_Provided records_
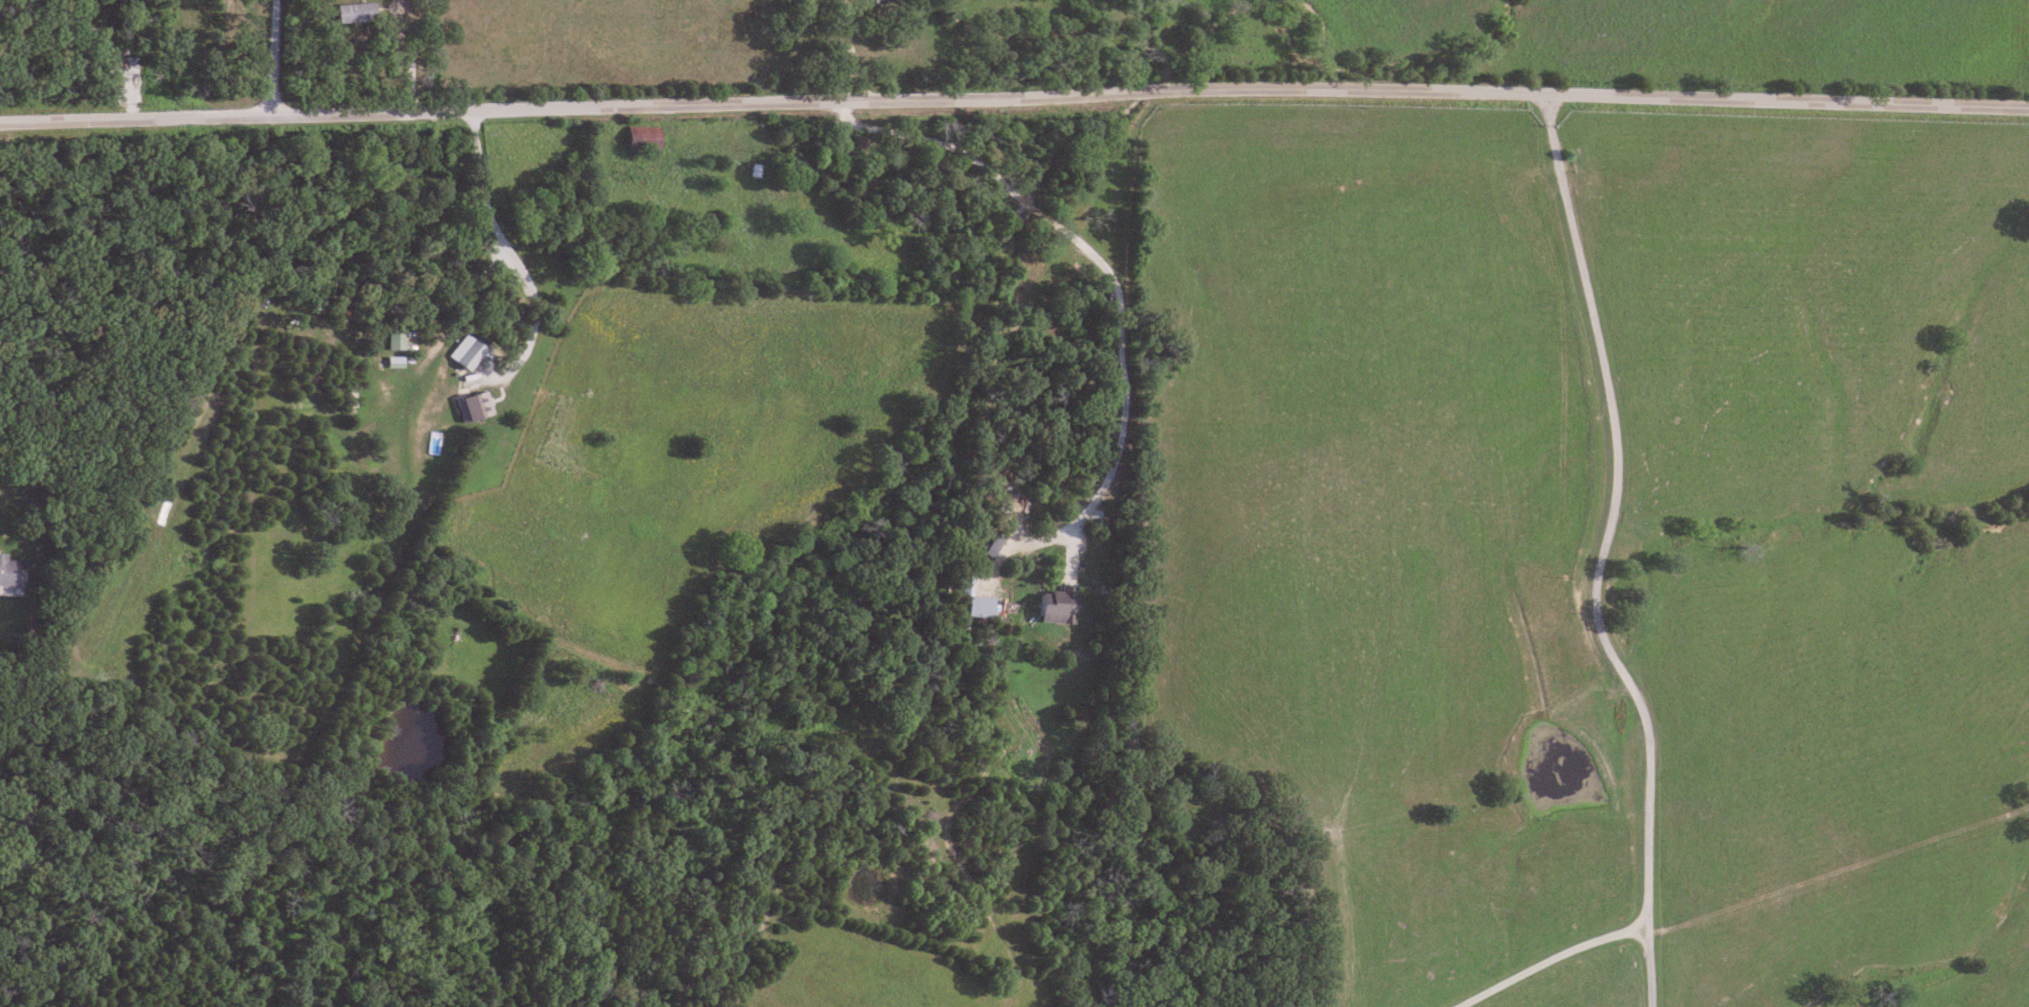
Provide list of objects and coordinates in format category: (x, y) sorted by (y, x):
building: (877, 1)
building: (354, 12)
road: (851, 50)
road: (276, 57)
road: (1014, 96)
building: (641, 138)
building: (754, 170)
road: (513, 253)
road: (1112, 273)
building: (393, 338)
building: (470, 353)
building: (472, 406)
road: (1609, 550)
building: (10, 572)
building: (975, 606)
building: (1056, 606)
road: (1560, 959)

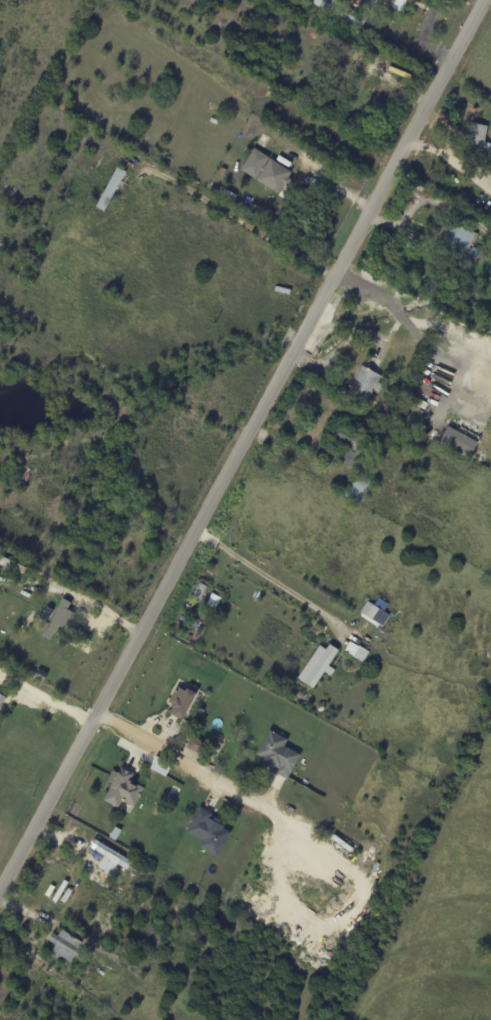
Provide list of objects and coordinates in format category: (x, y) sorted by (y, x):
building: (358, 3)
building: (396, 4)
building: (346, 12)
building: (363, 64)
road: (233, 84)
building: (356, 89)
building: (478, 139)
building: (273, 176)
building: (111, 189)
building: (229, 196)
building: (256, 210)
building: (460, 243)
building: (488, 257)
building: (26, 267)
road: (418, 319)
building: (482, 321)
building: (483, 331)
road: (343, 343)
building: (366, 384)
building: (417, 403)
building: (398, 411)
building: (417, 424)
building: (457, 442)
road: (241, 446)
building: (349, 446)
building: (21, 478)
building: (360, 490)
building: (12, 567)
building: (221, 590)
building: (200, 592)
building: (214, 602)
building: (374, 612)
road: (342, 613)
building: (53, 625)
building: (181, 632)
building: (357, 653)
building: (318, 666)
building: (41, 677)
building: (301, 696)
building: (183, 701)
building: (2, 702)
building: (278, 754)
road: (177, 763)
building: (124, 789)
building: (209, 832)
building: (118, 833)
building: (110, 855)
building: (123, 932)
building: (67, 947)

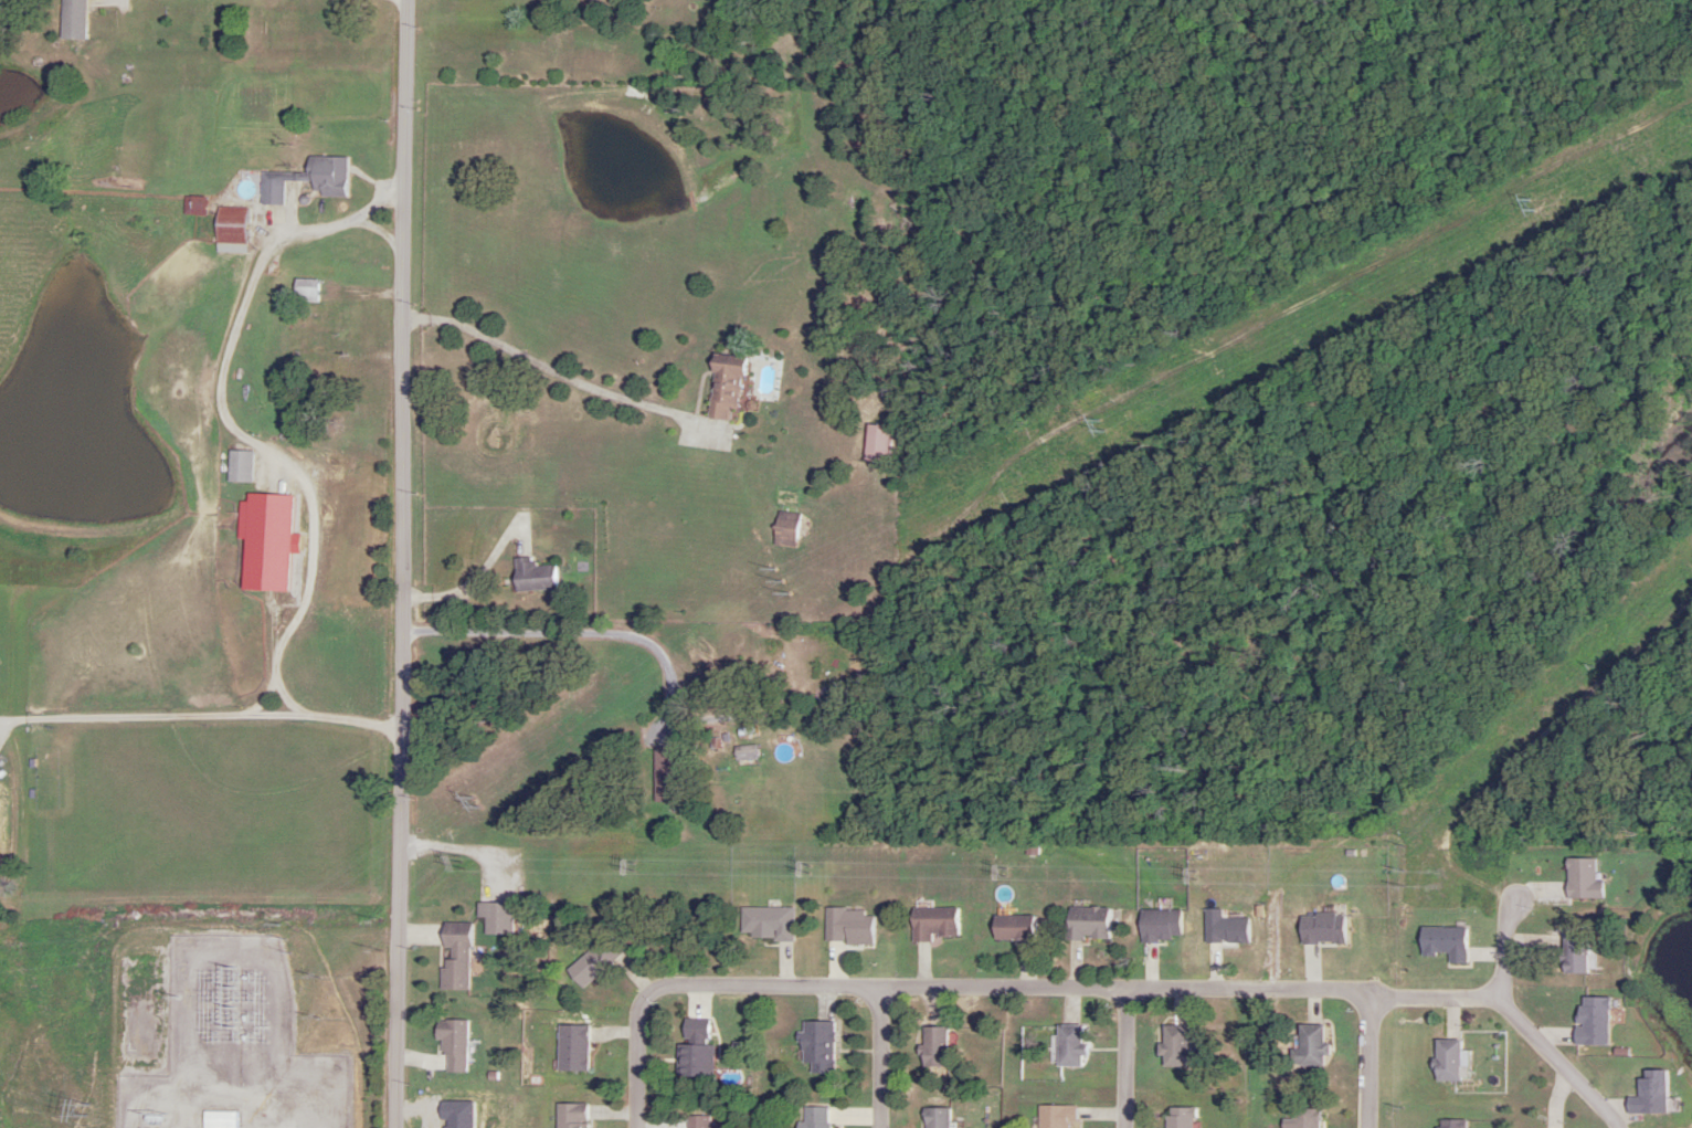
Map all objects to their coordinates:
building: (71, 19)
building: (307, 180)
building: (228, 231)
building: (304, 292)
building: (341, 323)
road: (553, 371)
building: (721, 388)
building: (874, 445)
building: (238, 468)
building: (783, 531)
road: (402, 564)
road: (256, 575)
building: (532, 577)
road: (470, 591)
road: (279, 619)
road: (570, 630)
road: (150, 717)
building: (743, 754)
building: (663, 775)
power tower: (1192, 875)
building: (487, 912)
building: (766, 923)
building: (1087, 923)
building: (933, 924)
building: (1012, 926)
building: (847, 927)
building: (1573, 952)
building: (454, 956)
building: (593, 961)
road: (685, 983)
road: (827, 983)
road: (1127, 986)
road: (1431, 995)
road: (478, 1014)
road: (1520, 1023)
building: (694, 1029)
power substation: (222, 1038)
building: (451, 1043)
building: (1068, 1045)
building: (1172, 1045)
building: (816, 1046)
building: (932, 1046)
building: (1308, 1046)
road: (881, 1056)
road: (1123, 1057)
building: (693, 1060)
building: (1446, 1060)
road: (1370, 1062)
road: (636, 1083)
building: (1054, 1116)
building: (934, 1117)
building: (1178, 1117)
building: (813, 1118)
building: (220, 1119)
building: (1301, 1119)
building: (697, 1122)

_Task description_
Pictures are to be dropped, and every record is to be copied exactly.

_Exercise response_
Provide list of objects and coordinates in format category: (x, y) sorted by (y, x):
building: (877, 1)
building: (354, 12)
road: (851, 50)
road: (276, 57)
road: (1014, 96)
building: (641, 138)
building: (754, 170)
road: (513, 253)
road: (1112, 273)
building: (393, 338)
building: (470, 353)
building: (472, 406)
road: (1609, 550)
building: (10, 572)
building: (975, 606)
building: (1056, 606)
road: (1560, 959)

Provide list of objects and coordinates in format category: (x, y) sorted by (y, x):
building: (358, 3)
building: (396, 4)
building: (346, 12)
building: (363, 64)
road: (233, 84)
building: (356, 89)
building: (478, 139)
building: (273, 176)
building: (111, 189)
building: (229, 196)
building: (256, 210)
building: (460, 243)
building: (488, 257)
building: (26, 267)
road: (418, 319)
building: (482, 321)
building: (483, 331)
road: (343, 343)
building: (366, 384)
building: (417, 403)
building: (398, 411)
building: (417, 424)
building: (457, 442)
road: (241, 446)
building: (349, 446)
building: (21, 478)
building: (360, 490)
building: (12, 567)
building: (221, 590)
building: (200, 592)
building: (214, 602)
building: (374, 612)
road: (342, 613)
building: (53, 625)
building: (181, 632)
building: (357, 653)
building: (318, 666)
building: (41, 677)
building: (301, 696)
building: (183, 701)
building: (2, 702)
building: (278, 754)
road: (177, 763)
building: (124, 789)
building: (209, 832)
building: (118, 833)
building: (110, 855)
building: (123, 932)
building: (67, 947)

Map all objects to their coordinates:
building: (71, 19)
building: (307, 180)
building: (228, 231)
building: (304, 292)
building: (341, 323)
road: (553, 371)
building: (721, 388)
building: (874, 445)
building: (238, 468)
building: (783, 531)
road: (402, 564)
road: (256, 575)
building: (532, 577)
road: (470, 591)
road: (279, 619)
road: (570, 630)
road: (150, 717)
building: (743, 754)
building: (663, 775)
power tower: (1192, 875)
building: (487, 912)
building: (766, 923)
building: (1087, 923)
building: (933, 924)
building: (1012, 926)
building: (847, 927)
building: (1573, 952)
building: (454, 956)
building: (593, 961)
road: (685, 983)
road: (827, 983)
road: (1127, 986)
road: (1431, 995)
road: (478, 1014)
road: (1520, 1023)
building: (694, 1029)
power substation: (222, 1038)
building: (451, 1043)
building: (1068, 1045)
building: (1172, 1045)
building: (816, 1046)
building: (932, 1046)
building: (1308, 1046)
road: (881, 1056)
road: (1123, 1057)
building: (693, 1060)
building: (1446, 1060)
road: (1370, 1062)
road: (636, 1083)
building: (1054, 1116)
building: (934, 1117)
building: (1178, 1117)
building: (813, 1118)
building: (220, 1119)
building: (1301, 1119)
building: (697, 1122)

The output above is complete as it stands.